TASK TO CARRY OUT - Beneath this instruction is a block of data; output from it exactly the lines that run from the one containing "purple duck: 2 -> 0" through the one containing "turquoise cone: 3 -> 1", inclusive.

GIVEN RECORDS -
------------------------

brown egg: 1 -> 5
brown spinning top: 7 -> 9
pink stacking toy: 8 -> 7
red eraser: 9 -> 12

------------------------

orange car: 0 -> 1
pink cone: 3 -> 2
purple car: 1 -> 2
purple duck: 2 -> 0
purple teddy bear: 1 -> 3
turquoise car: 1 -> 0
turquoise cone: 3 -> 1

------------------------

ANSWER AREA -
purple duck: 2 -> 0
purple teddy bear: 1 -> 3
turquoise car: 1 -> 0
turquoise cone: 3 -> 1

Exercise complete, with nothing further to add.